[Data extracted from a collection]
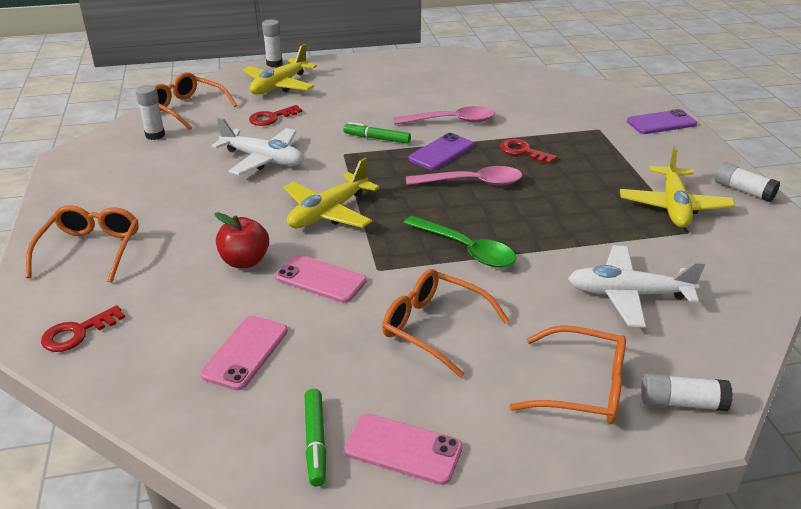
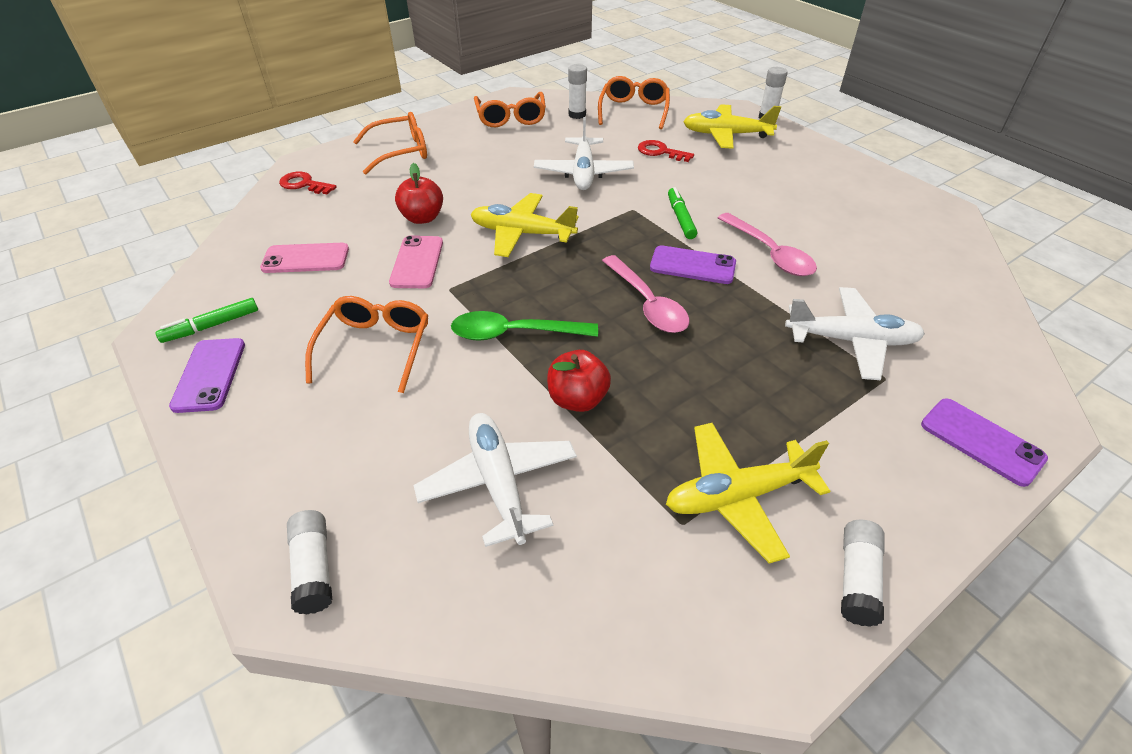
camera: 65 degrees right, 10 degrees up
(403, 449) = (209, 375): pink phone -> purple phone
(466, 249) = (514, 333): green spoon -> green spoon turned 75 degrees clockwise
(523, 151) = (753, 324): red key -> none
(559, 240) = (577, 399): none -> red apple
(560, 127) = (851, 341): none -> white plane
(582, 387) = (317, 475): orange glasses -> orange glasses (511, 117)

* * *

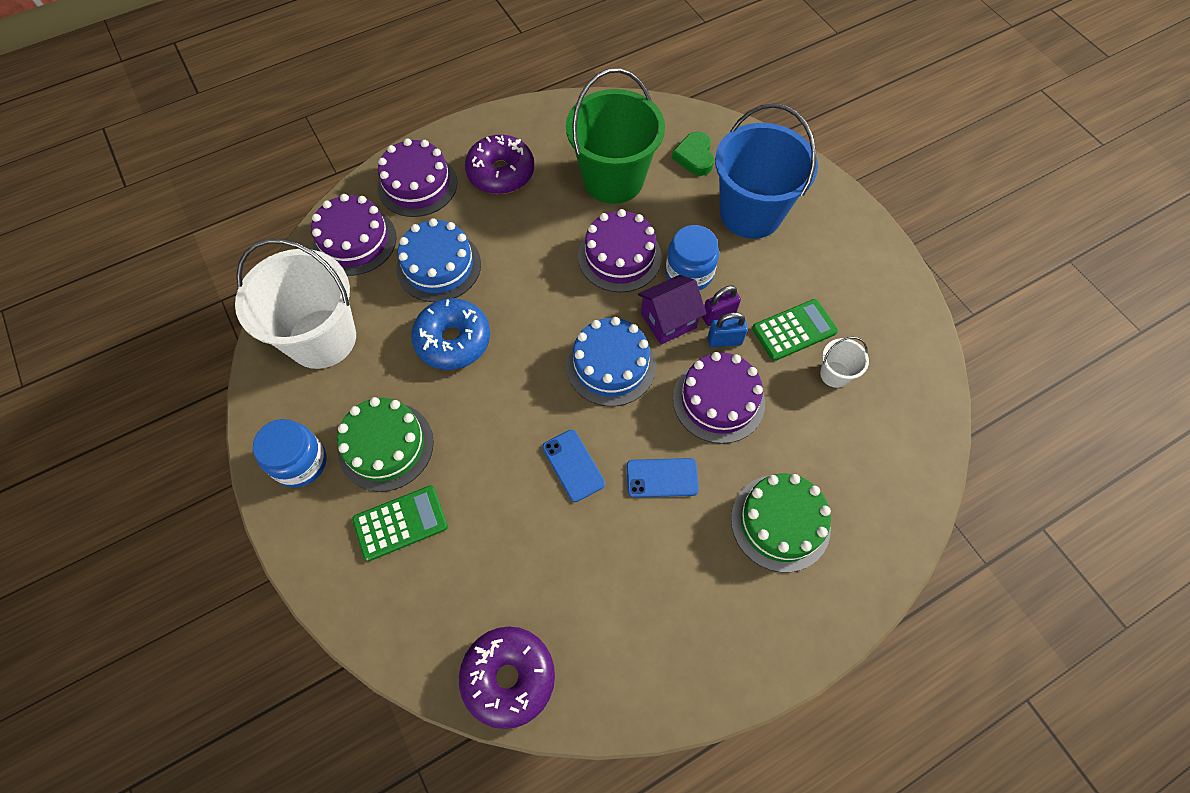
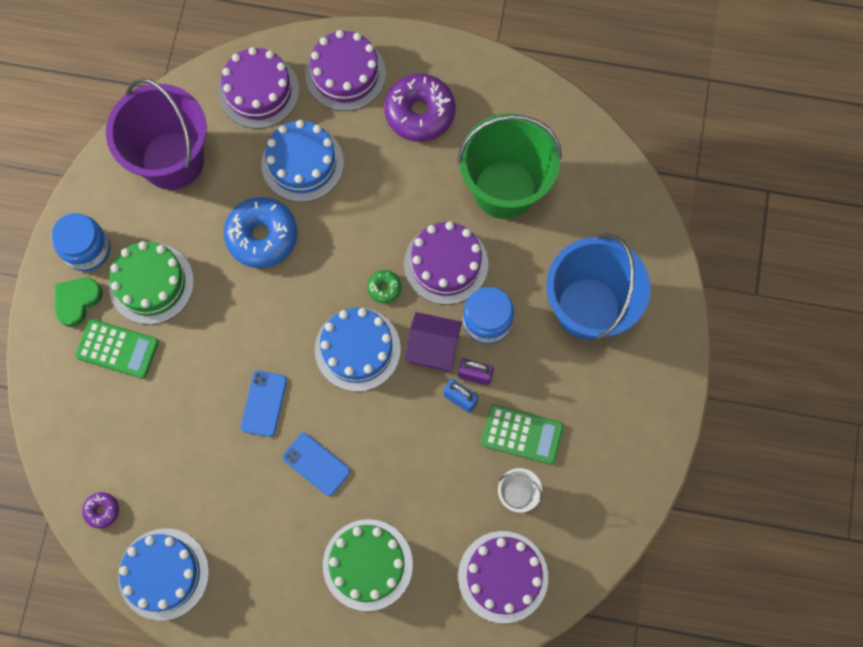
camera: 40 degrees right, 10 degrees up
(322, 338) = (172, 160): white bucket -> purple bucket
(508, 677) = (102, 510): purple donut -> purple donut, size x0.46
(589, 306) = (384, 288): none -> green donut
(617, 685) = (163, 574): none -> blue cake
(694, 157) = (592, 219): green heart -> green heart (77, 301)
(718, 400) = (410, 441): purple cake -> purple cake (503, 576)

...

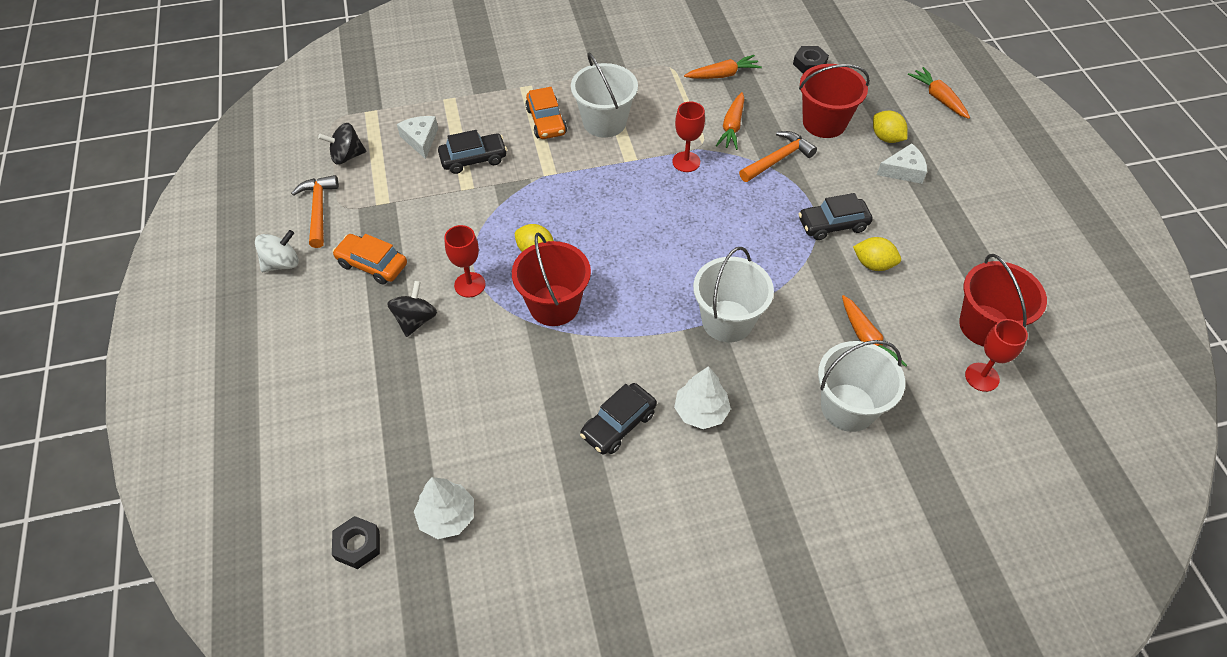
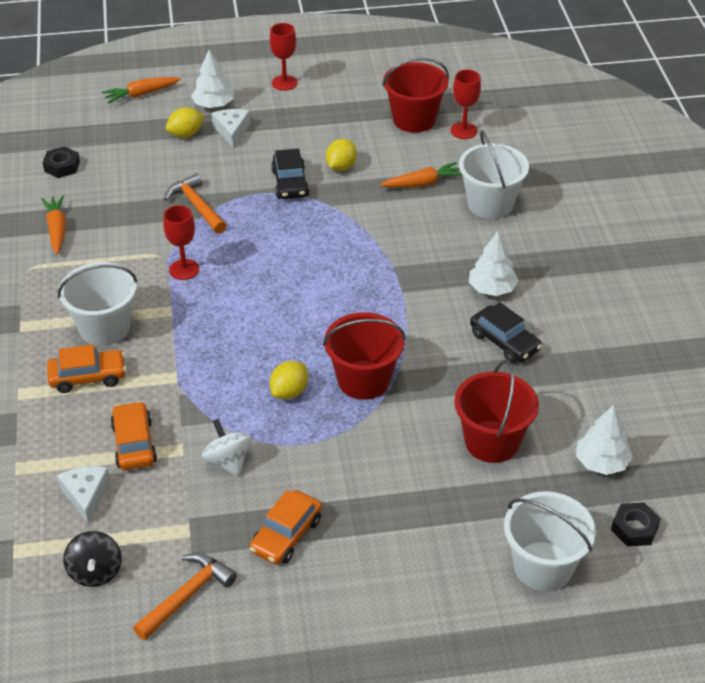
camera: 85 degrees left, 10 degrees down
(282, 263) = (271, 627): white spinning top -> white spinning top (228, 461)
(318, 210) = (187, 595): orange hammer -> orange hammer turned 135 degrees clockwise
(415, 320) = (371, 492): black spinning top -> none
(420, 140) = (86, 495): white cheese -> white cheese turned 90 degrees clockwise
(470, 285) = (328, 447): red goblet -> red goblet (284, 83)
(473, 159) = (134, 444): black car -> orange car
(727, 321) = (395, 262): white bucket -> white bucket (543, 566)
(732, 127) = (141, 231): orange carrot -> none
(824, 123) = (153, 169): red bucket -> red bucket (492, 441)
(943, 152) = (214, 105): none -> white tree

* Work to be completed
Would you output, from the records above, exactly the run of lines that starts at the line containing "(466, 249) = (514, 333): green" and ends at the line containing "(560, 127) = (851, 341): none -> white plane", and only that run?

* Response box
(466, 249) = (514, 333): green spoon -> green spoon turned 75 degrees clockwise
(523, 151) = (753, 324): red key -> none
(559, 240) = (577, 399): none -> red apple
(560, 127) = (851, 341): none -> white plane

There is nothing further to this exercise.